# Task goal:
Everything in the listing below should be written out again exactly, except the pictures.
━━━━━ Material for the task
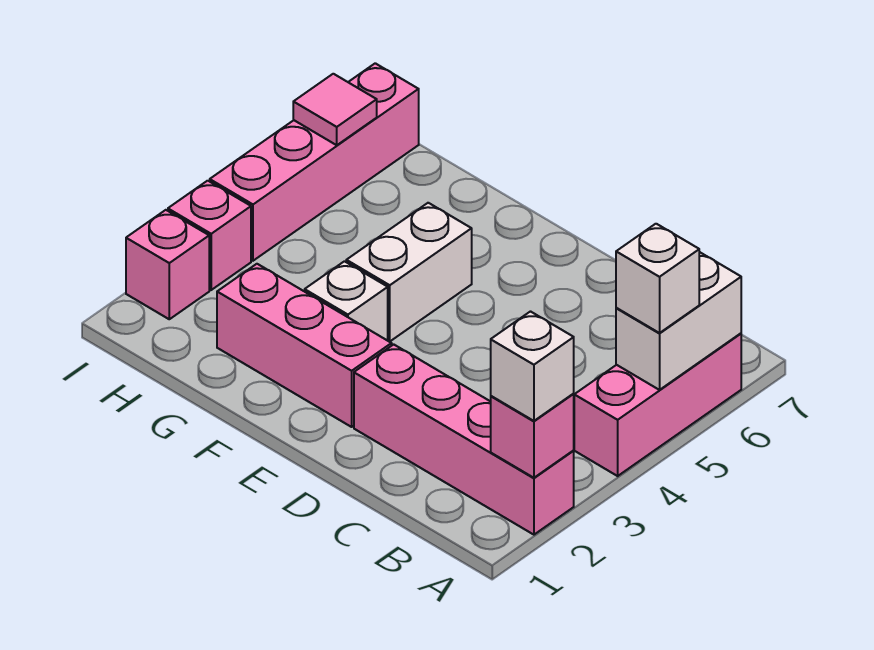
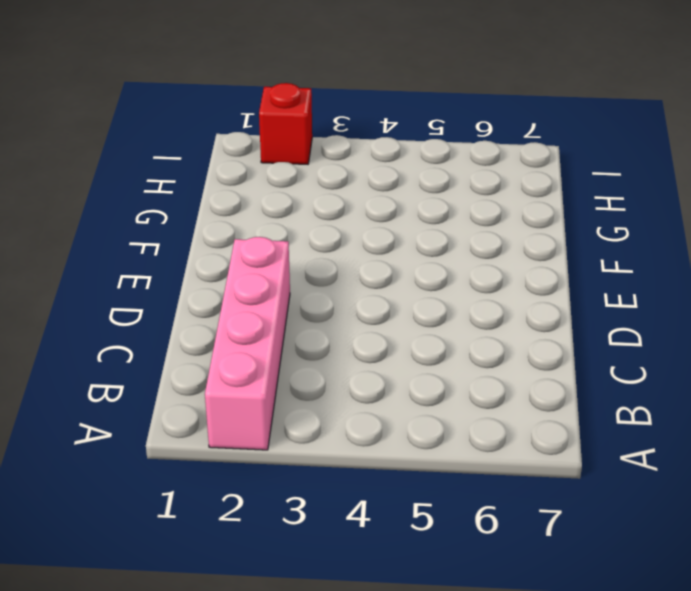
red brick I2 level 1 -> pink brick I2 level 1
none -> pink brick A4:A6 level 1
none -> pink brick E2:G2 level 1
none -> white brick F3 level 1

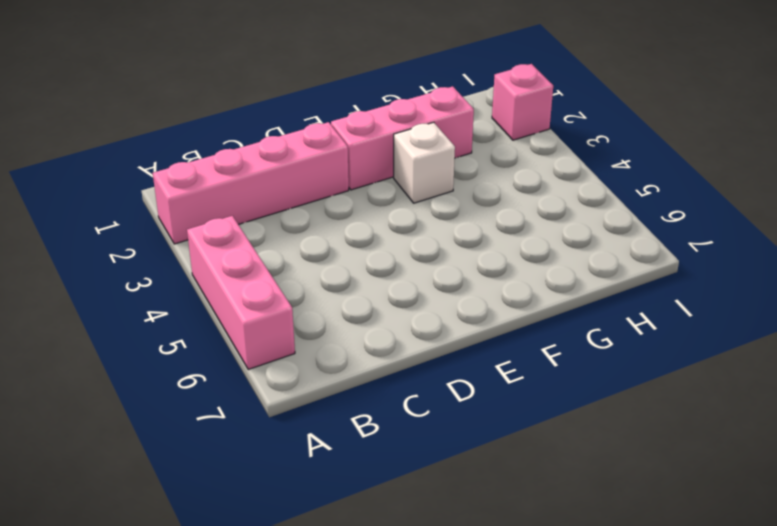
none -> white brick F4:F5 level 1
none -> pink brick I3 level 1
none -> pink brick I4:I7 level 1

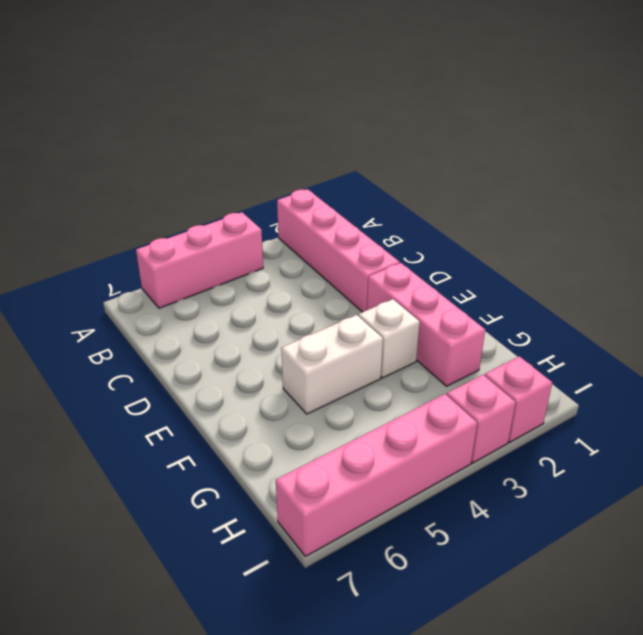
none -> pink brick A2 level 2
none -> white brick A5:A6 level 2
none -> pink tile I6 level 2

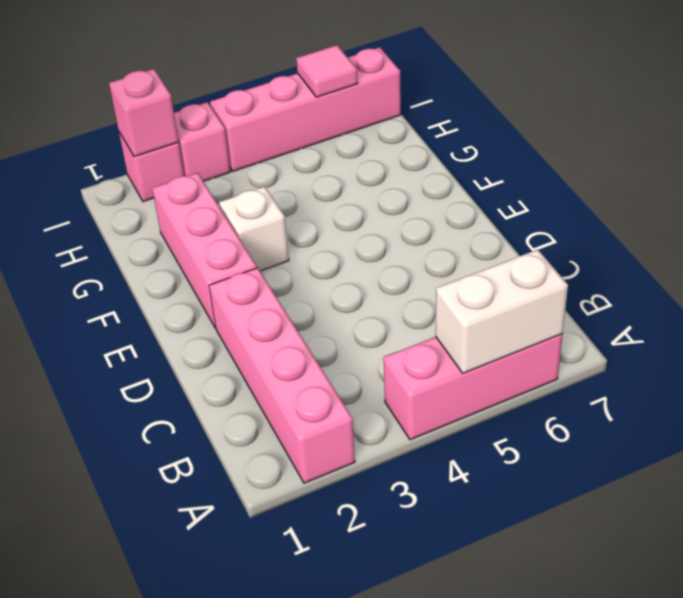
pink brick I2 level 2 -> pink brick A2 level 2
none -> white brick F4:F5 level 1
none -> white brick A2 level 3
none -> white brick A5 level 3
━━━━━━━━━━
# Solved problem:
red brick I2 level 1 -> pink brick I2 level 1
none -> pink brick A4:A6 level 1
none -> pink brick E2:G2 level 1
none -> white brick F3 level 1

none -> white brick F4:F5 level 1
none -> pink brick I3 level 1
none -> pink brick I4:I7 level 1

none -> pink brick A2 level 2
none -> white brick A5:A6 level 2
none -> pink tile I6 level 2

pink brick I2 level 2 -> pink brick A2 level 2
none -> white brick F4:F5 level 1
none -> white brick A2 level 3
none -> white brick A5 level 3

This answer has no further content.